• **Problem requirements**
From the line containing "pink spray bottle: 0 -> 2" through the last line of the listing, output each line exactly as it stands. Omit pictures.

»»

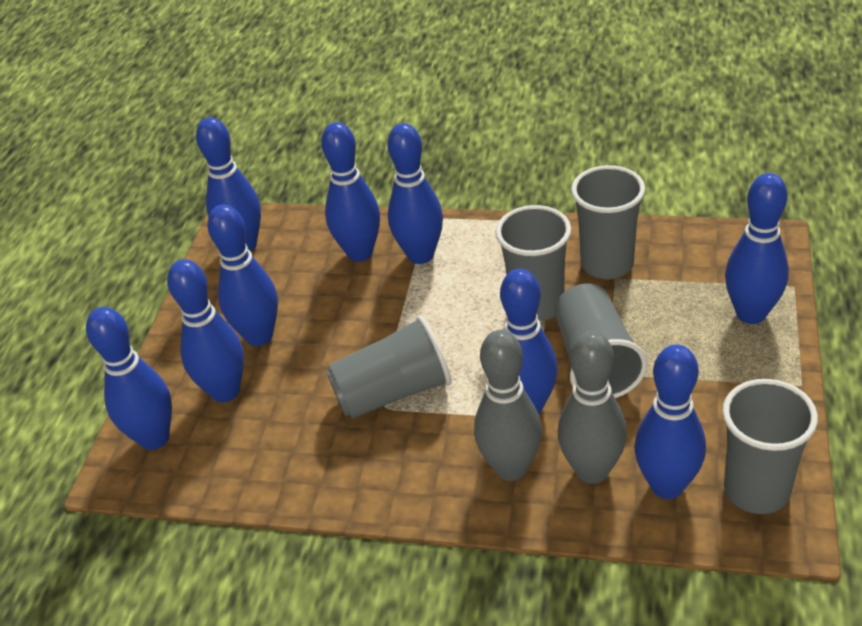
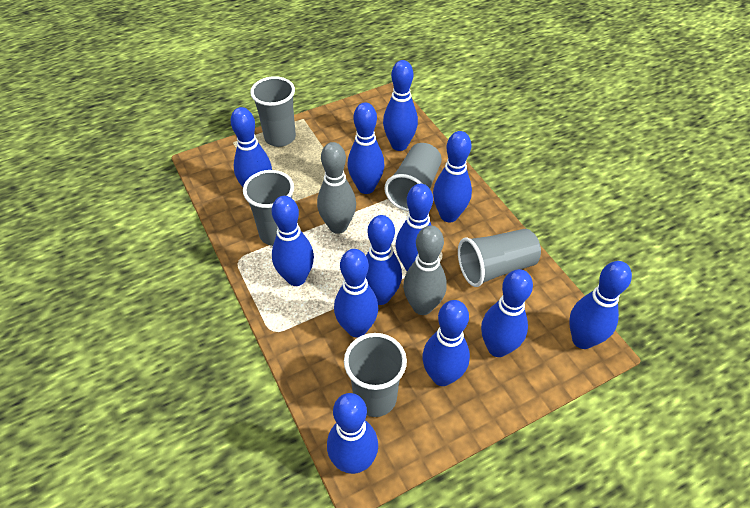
blue bowling pin: 9 -> 12

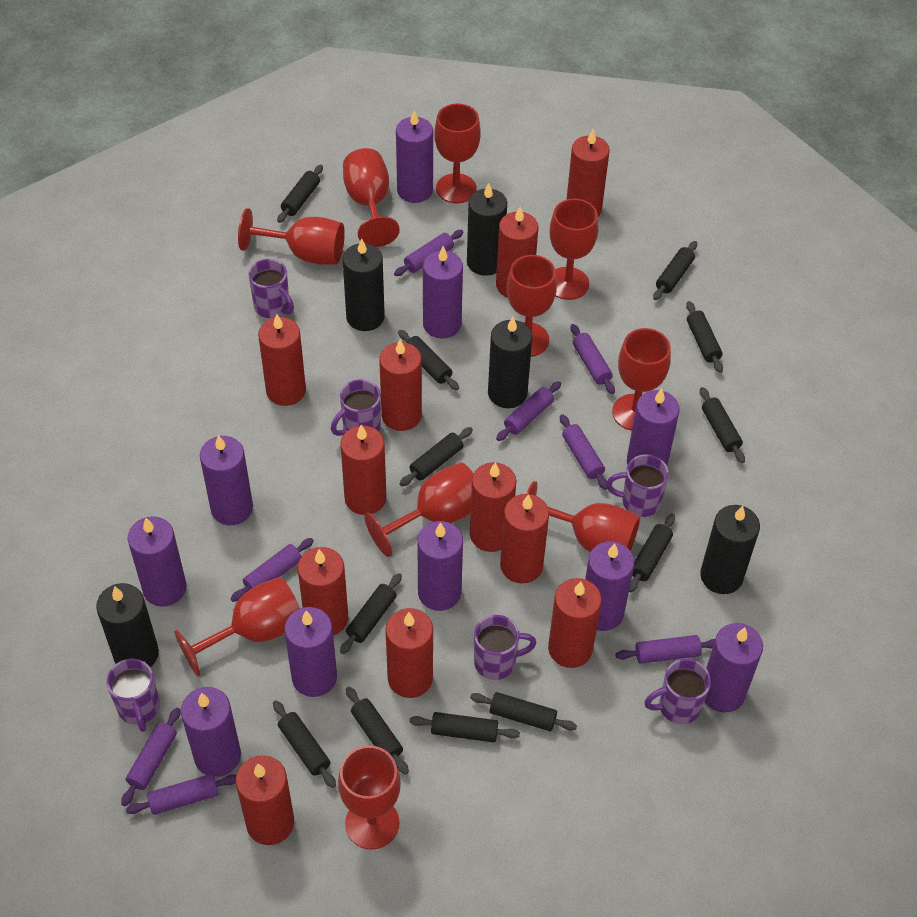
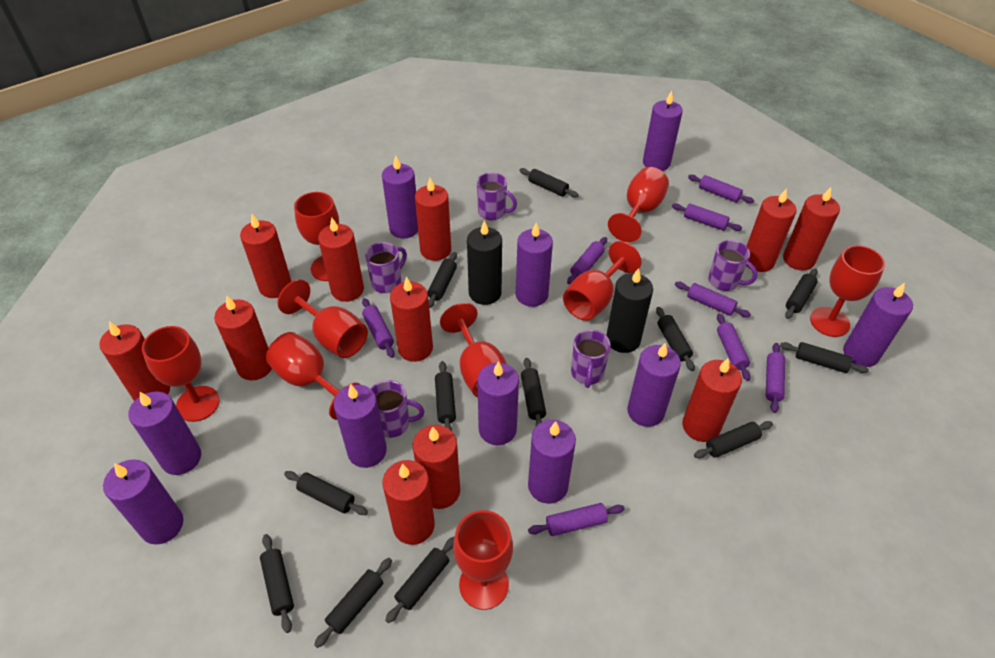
black candle: 5 -> 2
purple mug: 6 -> 5
red goblet: 10 -> 9

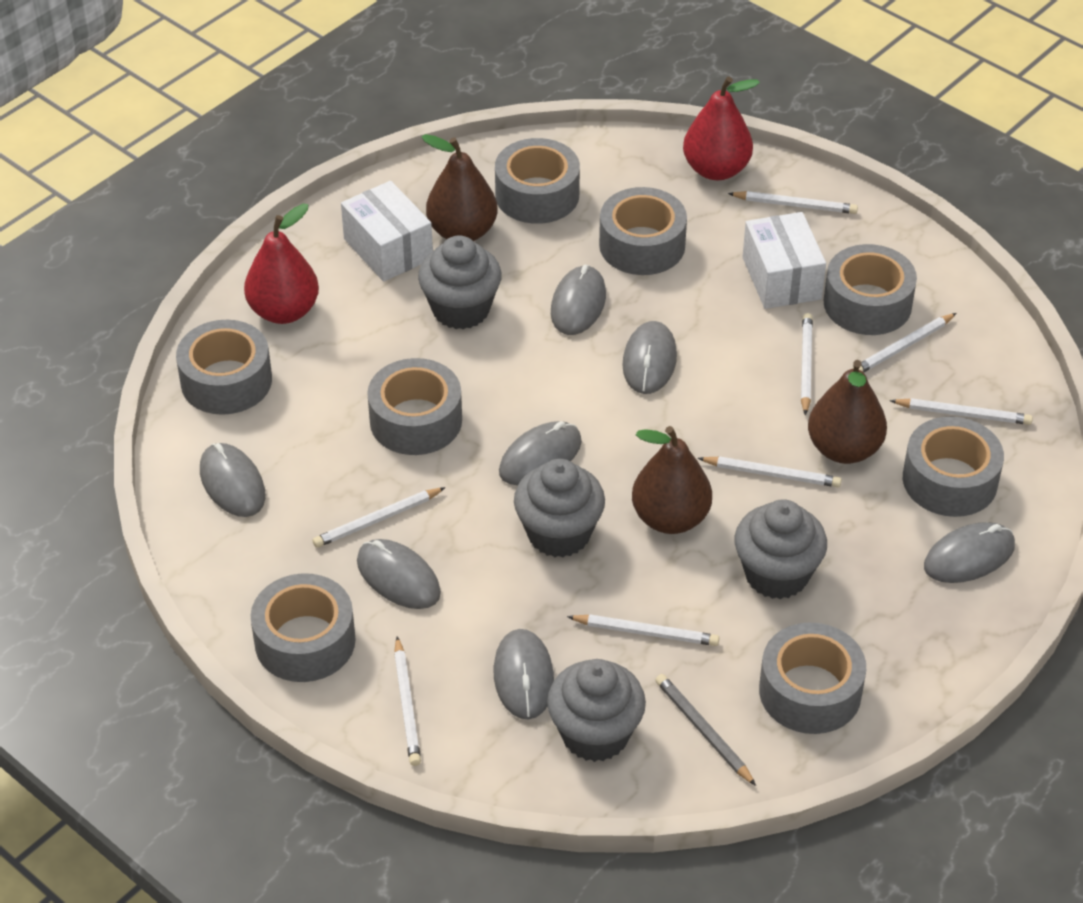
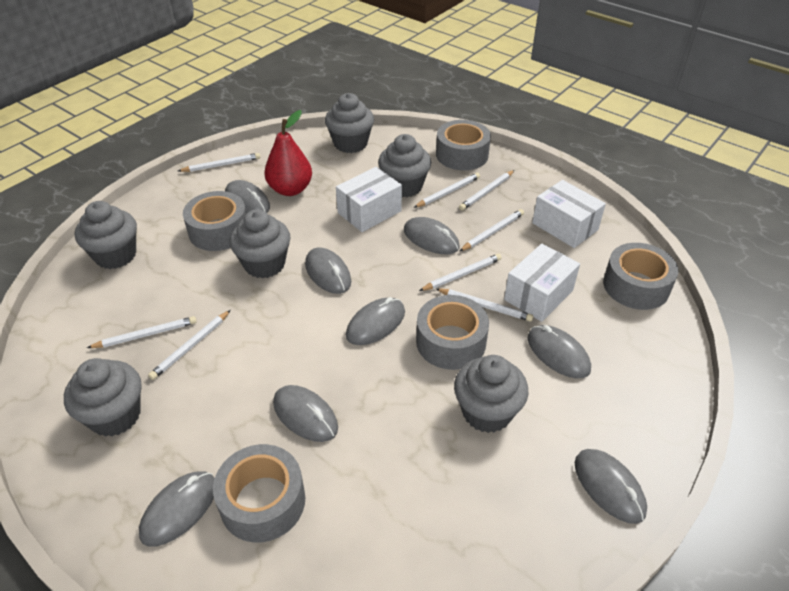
brown pear: 3 -> 0
grey cupcake: 4 -> 6
grey mouse: 7 -> 8
grey pencil: 1 -> 0
grey tape: 8 -> 5
red pear: 2 -> 1
white box: 2 -> 3

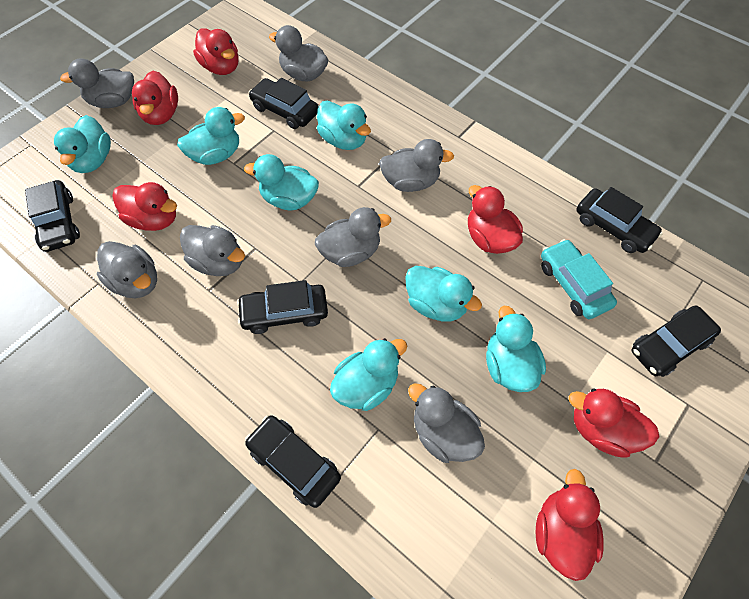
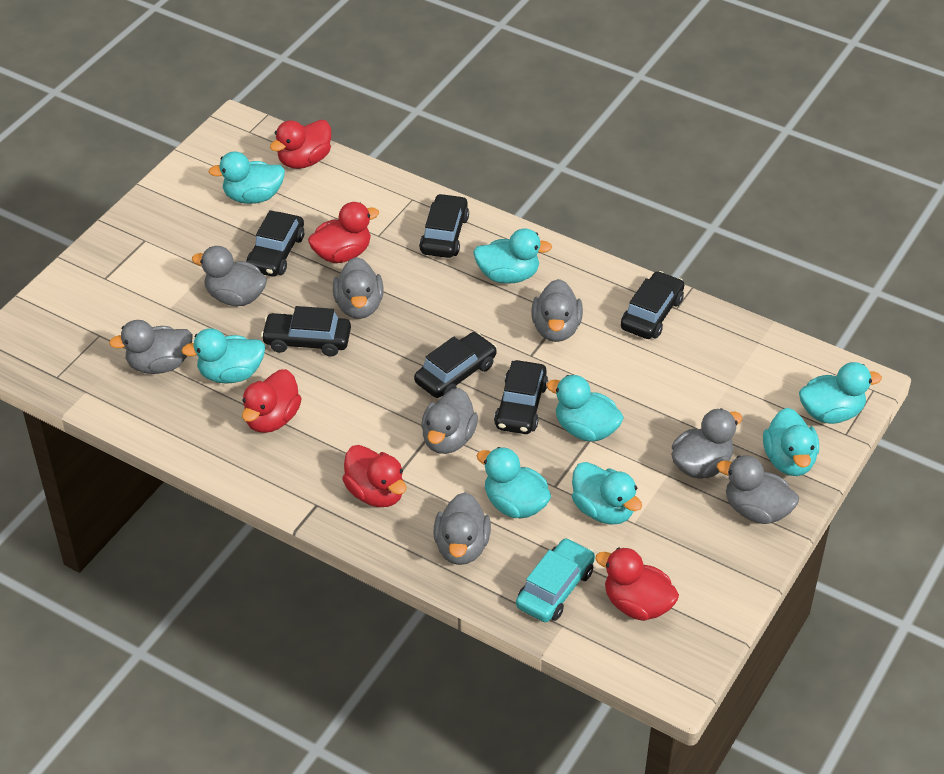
grey duck: 7 -> 8
red duck: 6 -> 5
turquoise duck: 7 -> 8

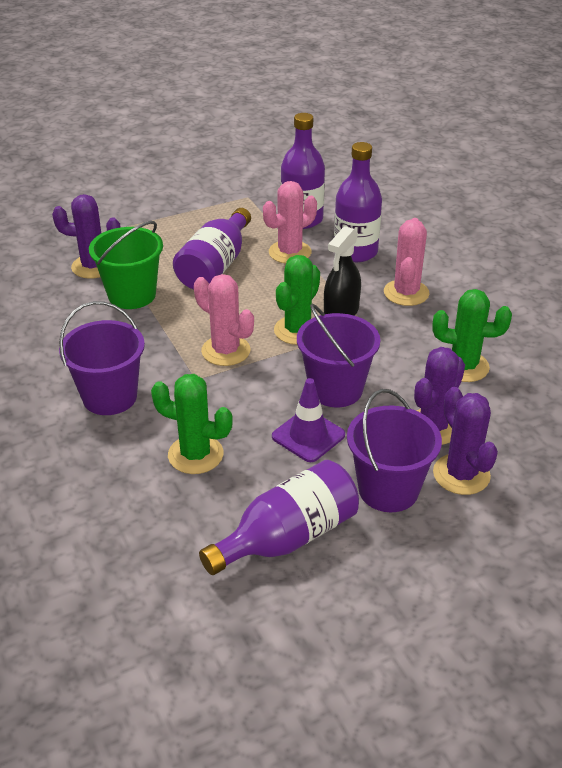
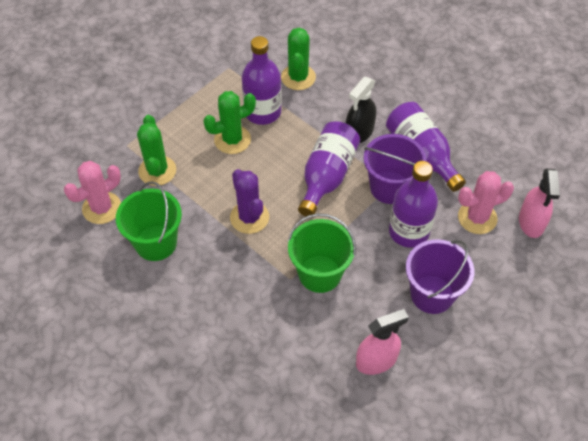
green bucket: 1 -> 2
pink cactus: 3 -> 2
pink spray bottle: 0 -> 2
purple bucket: 3 -> 2
purple cactus: 3 -> 1
purple traffic cone: 1 -> 0

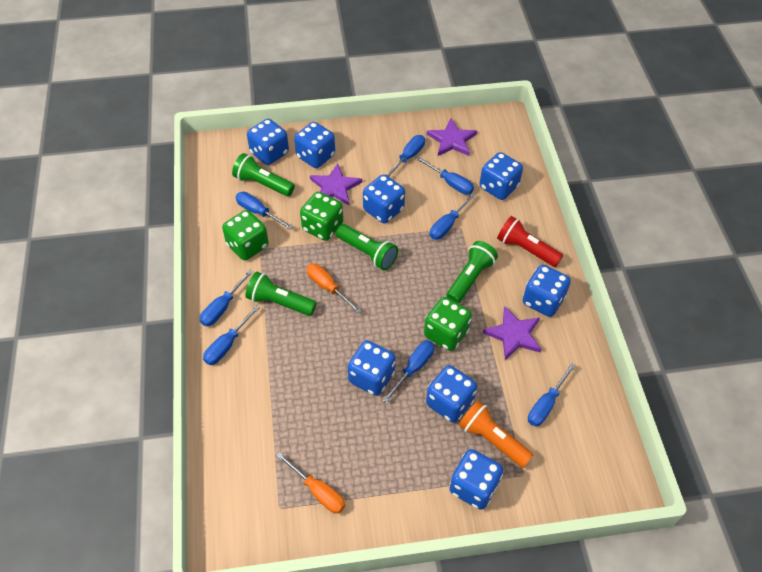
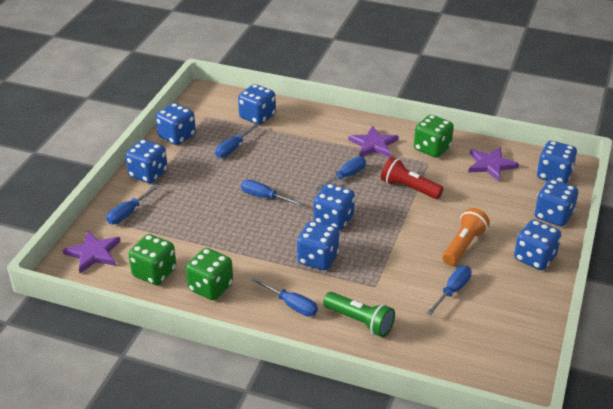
blue screwdriver: 8 -> 6
green flashlight: 4 -> 1
orange screwdriver: 2 -> 0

««

• **Output below**
pink spray bottle: 0 -> 2
purple bucket: 3 -> 2
purple cactus: 3 -> 1
purple traffic cone: 1 -> 0

blue screwdriver: 8 -> 6
green flashlight: 4 -> 1
orange screwdriver: 2 -> 0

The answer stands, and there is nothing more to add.